* **The problem**
Copy everything in the material from the line containing "Trace every road" down to the line containing "road 2 (tertiary): [(0,259),(131,83),(157,0)]", both included, without changing a character.

* begin *

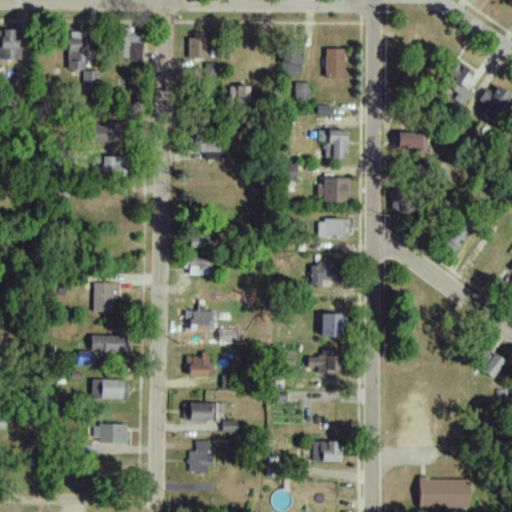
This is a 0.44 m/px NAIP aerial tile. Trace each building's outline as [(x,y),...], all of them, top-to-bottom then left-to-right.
[(114,59),(139,60),(140,29),(115,28),(114,59)] [(11,30),(0,30),(0,59),(19,60),(19,45),(11,45),(11,30)] [(65,70),(83,70),(84,32),(66,32),(65,70)] [(185,58),(204,59),(205,38),(186,38),(185,58)] [(300,42),(280,41),(279,74),(299,75),(300,42)] [(342,49),(323,49),(322,78),(342,78),(342,49)] [(461,106),(470,92),(462,87),(471,73),(452,61),(439,83),(456,93),(451,100),(461,106)] [(215,76),(216,63),(203,63),(203,76),(215,76)] [(81,88),(97,88),(98,71),(81,71),(81,88)] [(308,99),(308,82),(293,82),(293,99),(308,99)] [(246,104),(246,86),(227,86),(226,103),(246,104)] [(497,118),(511,96),(494,86),(490,92),(484,88),(474,103),(497,118)] [(315,115),(327,115),(327,105),(315,105),(315,115)] [(89,142),(114,143),(115,126),(90,125),(89,142)] [(315,142),(323,142),(322,159),(340,159),(341,152),(344,152),(345,131),(316,131),(315,142)] [(416,149),(416,154),(424,155),(425,134),(395,133),(394,149),(416,149)] [(202,160),(218,160),(218,137),(189,138),(189,154),(202,154),(202,160)] [(121,178),(122,157),(91,156),(90,177),(121,178)] [(294,164),(276,164),(276,181),(294,181),(294,164)] [(317,203),(347,203),(348,179),(317,179),(317,203)] [(316,220),(315,237),(347,238),(347,221),(316,220)] [(467,229),(452,221),(439,245),(454,253),(467,229)] [(186,233),(186,248),(206,248),(206,233),(186,233)] [(319,280),(332,280),(331,256),(320,256),(320,265),(308,265),(308,287),(319,286),(319,280)] [(186,276),(208,275),(208,257),(185,257),(186,276)] [(110,283),(90,283),(90,311),(110,312),(110,283)] [(184,331),(213,331),(213,311),(202,311),(203,306),(195,305),(195,311),(185,311),(184,331)] [(339,315),(318,314),(318,338),(338,338),(339,315)] [(236,343),(236,330),(217,330),(216,343),(236,343)] [(74,364),(90,364),(90,354),(125,353),(125,336),(88,336),(88,351),(74,351),(74,364)] [(314,372),(335,373),(336,350),(319,349),(319,357),(305,356),(305,368),(315,368),(314,372)] [(488,378),(501,362),(485,349),(472,365),(488,378)] [(185,377),(210,377),(210,365),(206,365),(206,352),(199,353),(199,357),(185,357),(185,377)] [(124,400),(124,380),(89,380),(88,399),(124,400)] [(222,404),(186,403),(185,420),(214,421),(215,415),(222,415),(222,404)] [(234,420),(220,420),(220,432),(234,432),(234,420)] [(92,443),(124,444),(124,425),(93,424),(92,443)] [(210,441),(193,441),(193,452),(186,452),(186,473),(204,473),(204,466),(209,466),(210,441)] [(337,463),(337,442),(310,442),(310,463),(337,463)] [(415,508),(465,509),(466,480),(416,479),(415,508)]
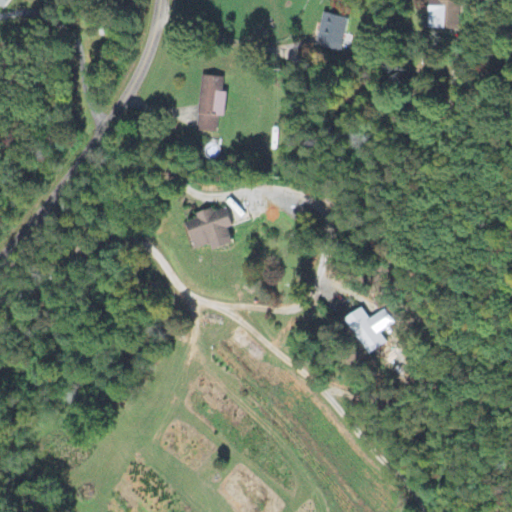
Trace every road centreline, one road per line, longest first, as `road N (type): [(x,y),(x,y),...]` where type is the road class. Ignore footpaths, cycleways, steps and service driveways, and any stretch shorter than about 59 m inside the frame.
road 1 (residential): [(0,300),(134,238),(185,291),(234,315),(317,385),(423,511)]
road 2 (tertiary): [(0,259),(131,83),(157,0)]
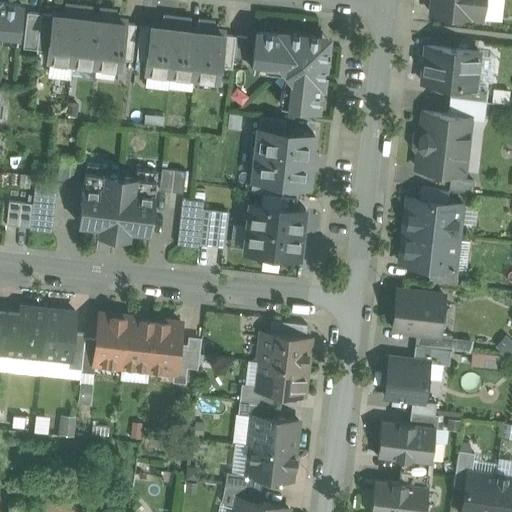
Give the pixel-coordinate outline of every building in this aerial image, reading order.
[(430,0),(429,11),(481,17),(483,0),(430,0)] [(0,38),(17,41),(22,4),(0,1),(0,38)] [(78,6),(66,5),(65,15),(53,14),(49,50),(48,59),(72,62),(78,6)] [(100,19),(89,18),(90,8),(78,6),(72,62),(96,65),(101,19),(100,19)] [(114,11),(102,9),(100,19),(101,19),(96,65),(120,68),(121,58),(125,22),(113,20),(114,11)] [(41,13),(27,11),(23,46),(36,48),(41,13)] [(53,14),(41,13),(36,48),(49,50),(53,14)] [(177,18),(165,16),(164,26),(152,25),(151,25),(147,61),(146,71),(170,73),(177,18)] [(189,19),(177,18),(170,73),(194,76),(199,31),(199,30),(187,29),(189,19)] [(212,22),(200,20),(199,30),(199,31),(194,76),(218,79),(219,66),(223,34),(223,33),(211,32),(212,22)] [(125,22),(121,58),(132,59),(136,24),(125,22)] [(151,25),(140,24),(136,60),(147,61),(151,25)] [(328,37),(280,31),(280,34),(256,31),(252,68),(267,70),(282,88),(280,103),(317,108),(319,84),(322,84),(328,37)] [(236,35),(223,34),(219,66),(232,67),(233,57),(236,35)] [(247,37),(236,35),(233,57),(245,58),(247,37)] [(479,51),(425,45),(421,80),(451,84),(475,87),(475,86),(479,51)] [(475,87),(451,84),(450,96),(486,100),(487,87),(475,86),(475,87)] [(486,100),(450,96),(448,114),(470,116),(470,118),(483,119),(486,100)] [(448,114),(423,111),(420,128),(419,128),(415,131),(414,145),(416,149),(418,149),(416,166),(432,168),(432,170),(436,175),(442,175),(447,172),(448,170),(464,172),(470,118),(470,116),(448,114)] [(258,127),(284,130),(285,118),(260,115),(258,127)] [(254,156),(311,162),(314,133),(284,130),(258,127),(254,156)] [(82,158),(60,156),(58,178),(79,181),(82,158)] [(298,183),(308,184),(311,162),(254,156),(252,178),(298,183)] [(107,165),(86,163),(84,184),(83,184),(79,224),(99,226),(98,233),(114,235),(121,174),(106,173),(107,165)] [(135,176),(121,174),(114,235),(129,237),(130,230),(150,232),(155,192),(154,192),(157,171),(136,168),(135,176)] [(185,170),(162,168),(159,189),(183,192),(185,170)] [(474,180),(450,177),(449,189),(472,192),(474,180)] [(297,195),(298,183),(252,178),(251,190),(261,191),(297,195)] [(57,185),(35,182),(30,229),(51,232),(57,185)] [(449,189),(421,186),(419,197),(447,201),(449,189)] [(295,207),(297,195),(261,191),(259,202),(295,207)] [(419,197),(408,196),(404,230),(457,236),(461,202),(447,201),(419,197)] [(204,200),(182,197),(177,245),(199,247),(199,244),(203,208),(204,200)] [(247,225),(303,232),(305,208),(295,207),(259,202),(250,201),(247,225)] [(227,210),(203,208),(199,244),(223,247),(227,210)] [(303,232),(247,225),(244,249),(299,256),(303,232)] [(457,236),(404,230),(400,262),(430,266),(453,268),(454,267),(457,236)] [(453,268),(430,266),(429,279),(456,283),(458,268),(454,267),(453,268)] [(444,294),(397,288),(392,328),(416,331),(439,333),(439,332),(444,294)] [(47,307),(20,304),(19,312),(16,340),(4,339),(1,367),(40,371),(42,355),(47,307)] [(75,310),(47,307),(42,355),(69,358),(70,358),(73,330),(75,310)] [(19,312),(7,311),(4,339),(16,340),(19,312)] [(114,314),(99,312),(96,338),(94,361),(95,361),(122,364),(127,319),(125,319),(114,318),(114,314)] [(152,322),(140,321),(141,317),(126,315),(125,319),(127,319),(122,364),(148,367),(154,318),(153,318),(152,322)] [(166,324),(154,322),(155,318),(154,318),(148,367),(174,370),(175,370),(178,345),(181,321),(167,320),(166,324)] [(307,323),(271,319),(270,332),(305,336),(307,323)] [(85,332),(73,330),(70,358),(69,358),(68,366),(81,367),(85,337),(85,332)] [(270,332),(261,331),(259,348),(262,349),(261,361),(306,366),(310,336),(305,336),(270,332)] [(439,333),(416,331),(415,344),(450,349),(452,334),(439,332),(439,333)] [(96,338),(85,337),(81,367),(94,369),(95,361),(94,361),(96,338)] [(201,340),(189,338),(188,346),(186,363),(187,363),(198,364),(201,340)] [(188,346),(178,345),(175,370),(174,370),(173,377),(185,379),(187,363),(186,363),(188,346)] [(471,349),(469,362),(495,365),(497,352),(471,349)] [(428,360),(389,355),(384,395),(424,400),(428,360)] [(306,366),(261,361),(258,384),(258,388),(276,391),(303,394),(306,366)] [(258,384),(241,383),(239,400),(275,405),(276,391),(258,388),(258,384)] [(275,405),(239,400),(238,413),(252,415),(252,414),(274,416),(275,405)] [(438,414),(411,411),(409,422),(435,426),(435,427),(437,427),(438,414)] [(274,416),(252,414),(252,415),(249,443),(237,441),(237,442),(248,444),(249,444),(250,444),(295,449),(298,419),(274,416)] [(409,422),(381,419),(377,455),(401,458),(431,461),(431,460),(435,427),(435,426),(409,422)] [(295,449),(250,444),(249,444),(248,444),(237,442),(237,443),(250,445),(247,473),(247,474),(262,476),(291,479),(293,465),(295,465),(296,456),(294,456),(295,449)] [(474,452),(459,449),(453,485),(465,487),(467,470),(471,470),(474,452)] [(431,461),(401,458),(400,470),(431,473),(433,460),(431,460),(431,461)] [(262,476),(247,474),(247,473),(227,470),(225,483),(260,487),(262,476)] [(431,473),(400,470),(398,482),(428,485),(428,486),(430,486),(431,473)] [(471,470),(467,470),(465,487),(461,511),(489,511),(495,474),(471,470)] [(511,511),(511,476),(495,474),(489,511),(511,511)] [(398,482),(374,479),(370,511),(424,511),(428,486),(428,485),(398,482)] [(260,487),(225,483),(221,500),(236,503),(238,497),(258,501),(260,487)] [(287,511),(289,507),(258,501),(238,497),(236,503),(234,511),(287,511)]
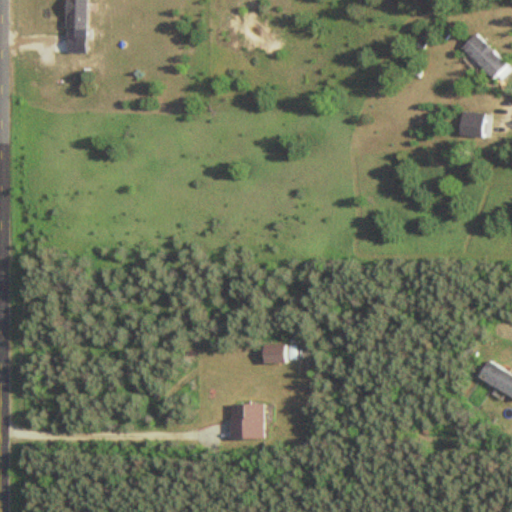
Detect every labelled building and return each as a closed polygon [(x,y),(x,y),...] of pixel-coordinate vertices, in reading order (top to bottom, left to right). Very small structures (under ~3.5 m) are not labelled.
[(503,61),(474,32),(458,47),(488,76),(503,61)] [(457,136),(488,136),(488,112),(457,112),(457,136)] [(285,363),(285,344),(259,344),(259,363),(285,363)] [(475,376),(511,400),(511,375),(486,359),(475,376)] [(228,404),(228,438),(263,438),(263,404),(228,404)]
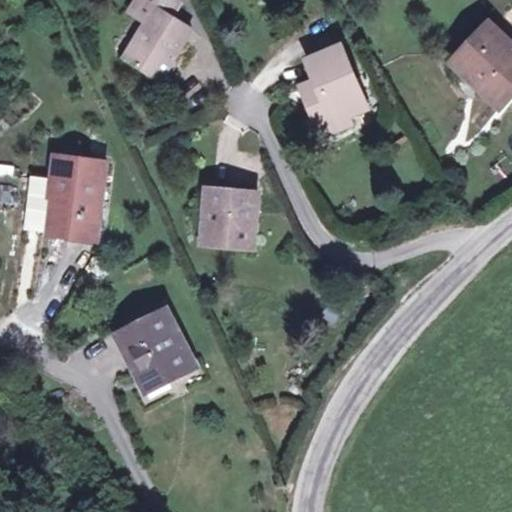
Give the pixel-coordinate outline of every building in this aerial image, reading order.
[(213,8),(197,0),(125,0),(123,5),(145,17),(122,59),(170,85),(213,8)] [(511,103),(511,39),(491,18),(447,59),(500,115),(511,103)] [(378,117),(348,40),(307,56),(314,73),(297,81),(320,140),(378,117)] [(116,157),(51,150),(42,234),(106,241),(116,157)] [(0,163),(0,174),(13,176),(14,164),(0,163)] [(261,192),(206,185),(198,242),(253,250),(261,192)] [(330,299),(320,317),(335,326),(345,308),(330,299)] [(175,304),(113,332),(142,399),(205,371),(175,304)]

* end *

* **Written solution**
Trace every road centreline, one road per line, longest first, as `road N (type): [(x,y),(x,y),...]` where type is the road class. Ignore footpaths, cycleways, steps and service driveways, and any stretch shorter than about 59 m inside the frame.
road 1 (residential): [(0,300),(134,238),(185,291),(234,315),(317,385),(423,511)]
road 2 (tertiary): [(0,259),(131,83),(157,0)]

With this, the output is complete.